#### Exercise instructions:
Copy the lines of the data below, beginning at the line that has "The image size is (960, 540). In" and stopping after the line that has "The point at". Leave the pictures out of your answer.

#### Scene geometry reasoning data:
========

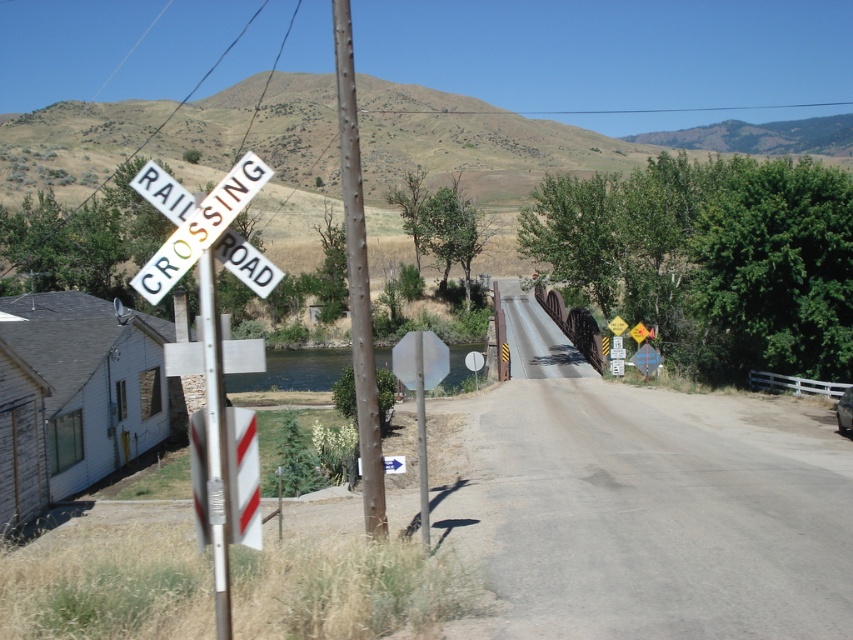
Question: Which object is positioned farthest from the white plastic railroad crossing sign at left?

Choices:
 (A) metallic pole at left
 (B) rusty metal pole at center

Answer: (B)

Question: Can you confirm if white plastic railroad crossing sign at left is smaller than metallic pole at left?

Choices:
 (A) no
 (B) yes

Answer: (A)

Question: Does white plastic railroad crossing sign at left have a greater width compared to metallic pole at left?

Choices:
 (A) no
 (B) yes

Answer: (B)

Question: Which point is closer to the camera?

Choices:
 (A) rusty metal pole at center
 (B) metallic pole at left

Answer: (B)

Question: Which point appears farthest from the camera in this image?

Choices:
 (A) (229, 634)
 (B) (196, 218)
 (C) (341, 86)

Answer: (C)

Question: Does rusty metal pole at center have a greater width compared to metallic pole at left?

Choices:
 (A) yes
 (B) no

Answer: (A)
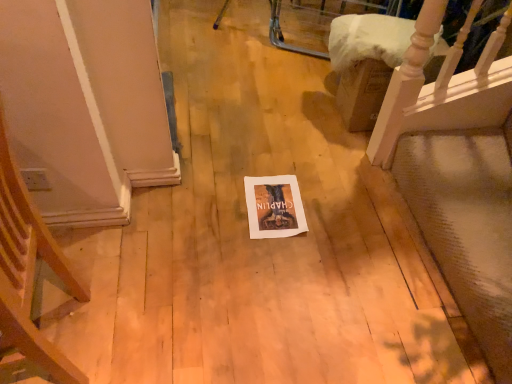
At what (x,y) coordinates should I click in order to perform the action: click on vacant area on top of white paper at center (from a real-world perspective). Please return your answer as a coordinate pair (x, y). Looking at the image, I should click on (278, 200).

========

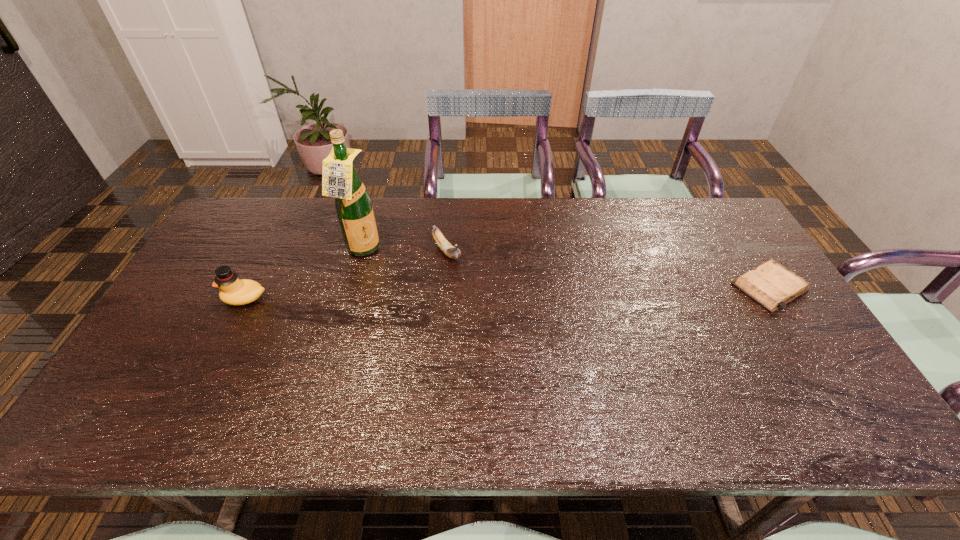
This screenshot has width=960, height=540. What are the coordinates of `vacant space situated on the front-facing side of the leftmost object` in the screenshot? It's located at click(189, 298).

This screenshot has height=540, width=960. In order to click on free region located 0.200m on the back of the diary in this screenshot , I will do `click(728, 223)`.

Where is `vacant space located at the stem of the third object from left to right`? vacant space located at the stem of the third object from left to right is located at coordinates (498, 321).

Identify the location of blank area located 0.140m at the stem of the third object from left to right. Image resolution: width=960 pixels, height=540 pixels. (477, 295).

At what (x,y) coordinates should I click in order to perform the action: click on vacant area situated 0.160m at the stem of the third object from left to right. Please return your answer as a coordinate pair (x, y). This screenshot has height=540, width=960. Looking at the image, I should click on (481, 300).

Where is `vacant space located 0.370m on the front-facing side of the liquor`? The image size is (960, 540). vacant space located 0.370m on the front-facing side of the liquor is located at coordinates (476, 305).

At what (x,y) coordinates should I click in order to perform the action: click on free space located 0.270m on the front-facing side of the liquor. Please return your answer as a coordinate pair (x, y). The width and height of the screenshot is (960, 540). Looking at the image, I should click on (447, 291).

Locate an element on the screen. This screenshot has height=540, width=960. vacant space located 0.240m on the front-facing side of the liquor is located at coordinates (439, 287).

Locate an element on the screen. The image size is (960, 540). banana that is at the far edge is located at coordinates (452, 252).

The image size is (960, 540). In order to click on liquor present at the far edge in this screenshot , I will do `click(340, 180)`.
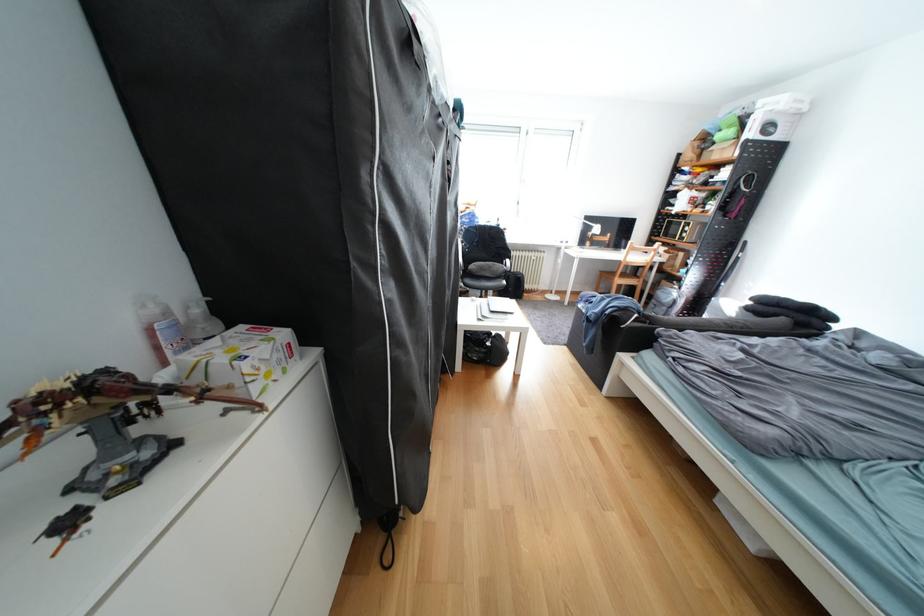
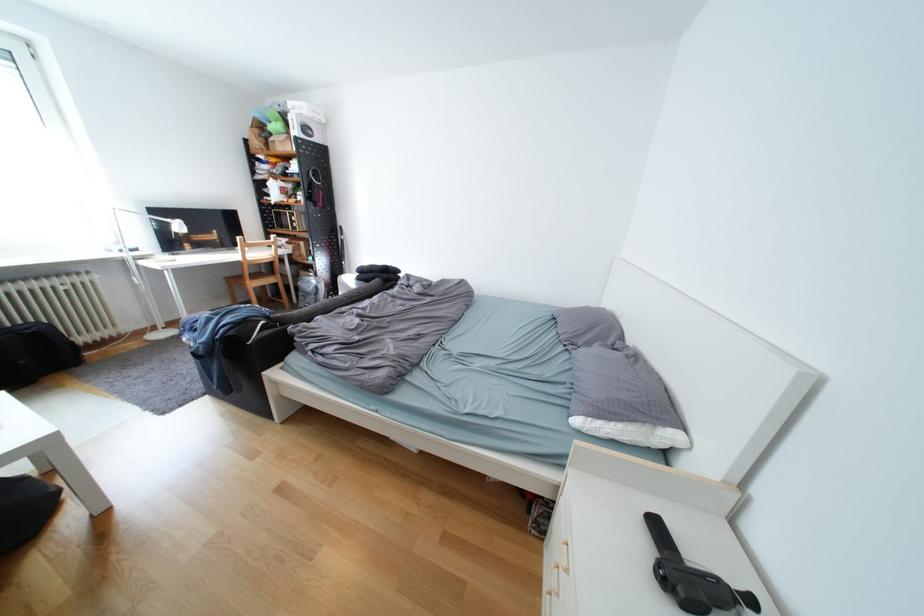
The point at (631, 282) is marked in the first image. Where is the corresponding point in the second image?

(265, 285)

========

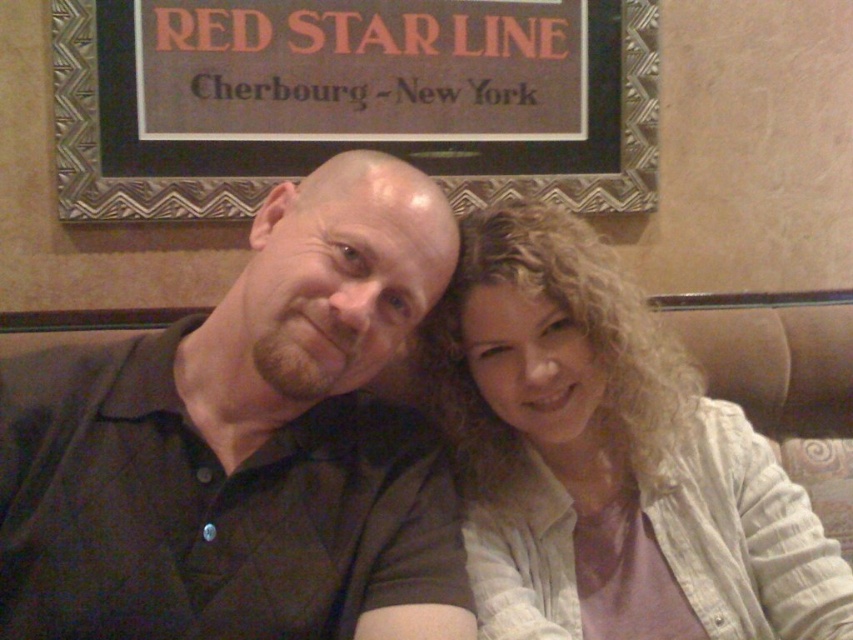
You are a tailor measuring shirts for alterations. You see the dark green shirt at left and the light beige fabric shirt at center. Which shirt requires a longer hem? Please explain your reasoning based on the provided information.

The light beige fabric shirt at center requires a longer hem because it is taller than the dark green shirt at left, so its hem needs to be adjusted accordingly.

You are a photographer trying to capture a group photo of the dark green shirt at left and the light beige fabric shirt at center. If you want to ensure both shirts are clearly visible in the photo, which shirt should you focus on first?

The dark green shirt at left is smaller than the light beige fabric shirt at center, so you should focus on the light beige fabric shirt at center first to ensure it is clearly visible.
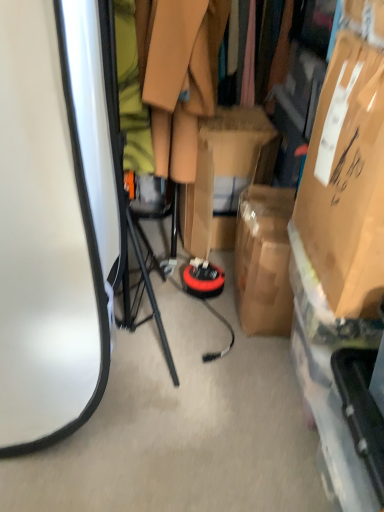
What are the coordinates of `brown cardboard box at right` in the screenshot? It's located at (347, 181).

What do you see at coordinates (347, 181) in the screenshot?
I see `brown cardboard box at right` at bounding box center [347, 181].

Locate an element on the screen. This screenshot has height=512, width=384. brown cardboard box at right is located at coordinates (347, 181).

========

#### Solution to the exercise:
The image size is (960, 540). In order to click on liquor present at the far edge in this screenshot , I will do `click(340, 180)`.
The point at (631, 282) is marked in the first image. Where is the corresponding point in the second image?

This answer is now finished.